WHAT YOU HAVE TO DO: Write each entry out again verbatim, pictures excluded.
====== INPUT FOR THIS TASK ======
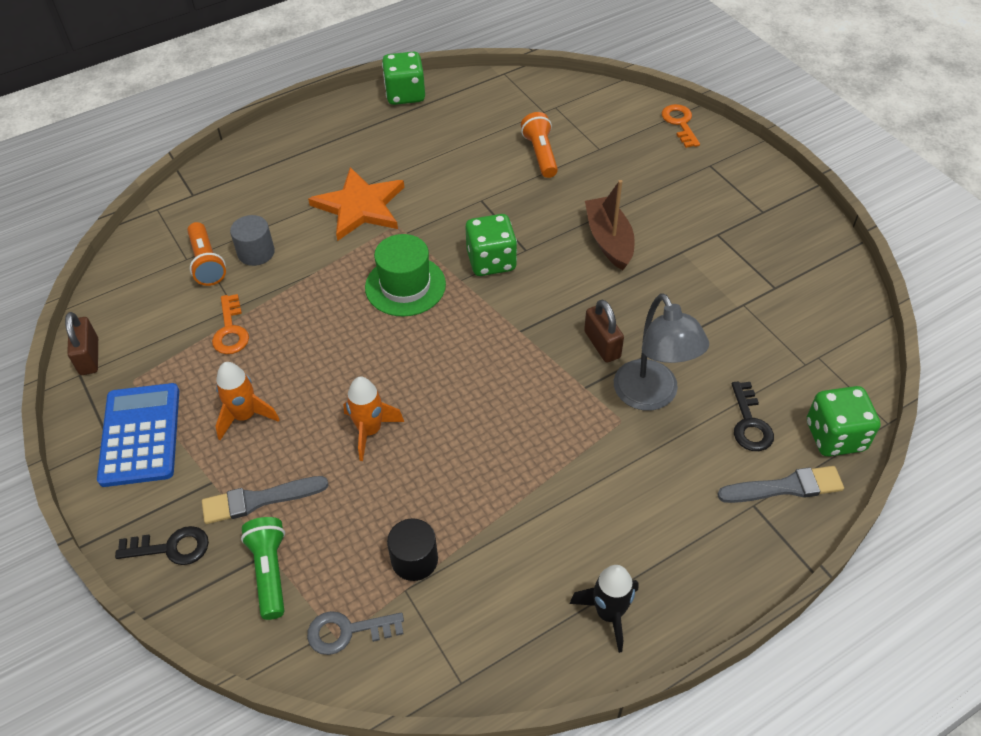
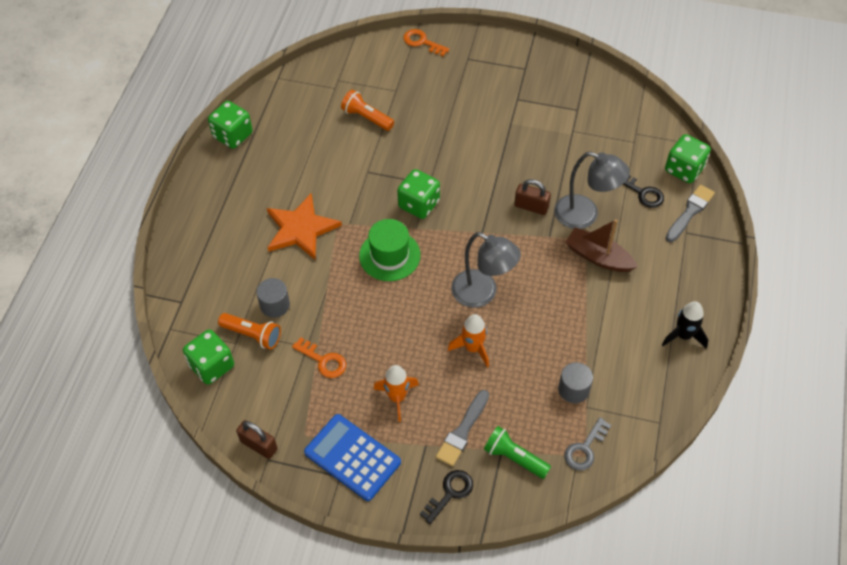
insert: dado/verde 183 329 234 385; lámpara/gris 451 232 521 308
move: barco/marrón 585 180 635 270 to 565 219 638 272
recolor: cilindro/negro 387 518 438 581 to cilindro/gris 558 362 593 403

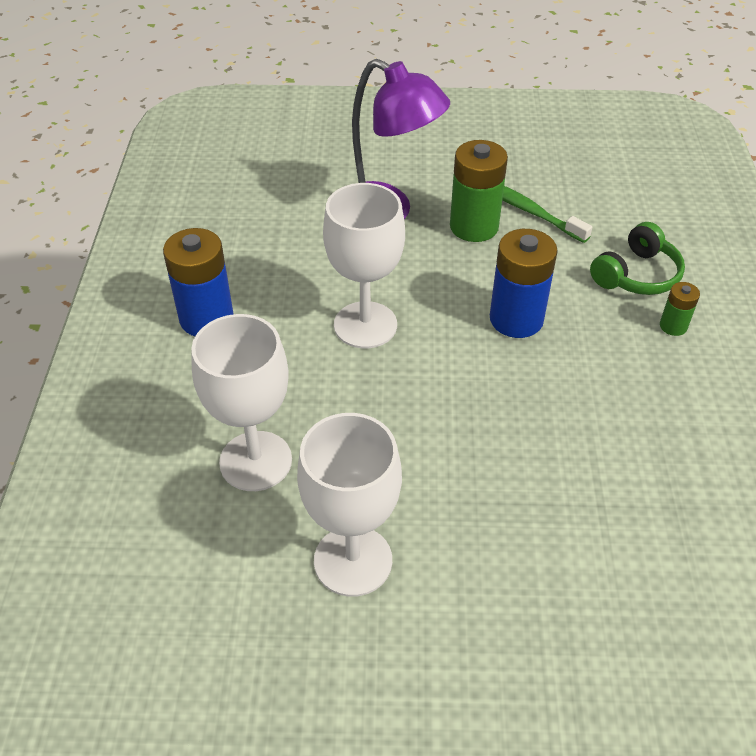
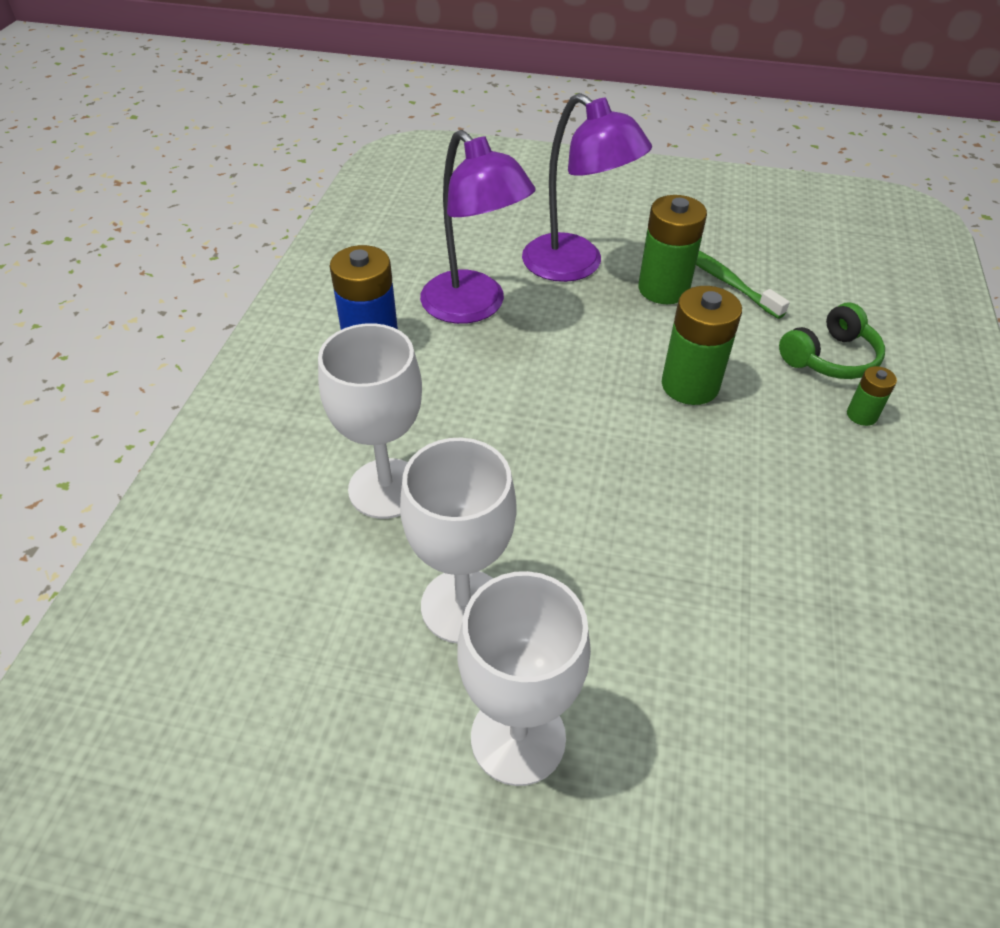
insert: lámpara/morado 420 130 536 324
move: copa/blanco 323 183 405 348 to 457 571 591 786
recolor: pila/azul 490 229 558 338 to pila/verde 662 286 742 405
======
ANSWER BELOW:
insert: dado/verde 183 329 234 385; lámpara/gris 451 232 521 308
move: barco/marrón 585 180 635 270 to 565 219 638 272
recolor: cilindro/negro 387 518 438 581 to cilindro/gris 558 362 593 403

insert: lámpara/morado 420 130 536 324
move: copa/blanco 323 183 405 348 to 457 571 591 786
recolor: pila/azul 490 229 558 338 to pila/verde 662 286 742 405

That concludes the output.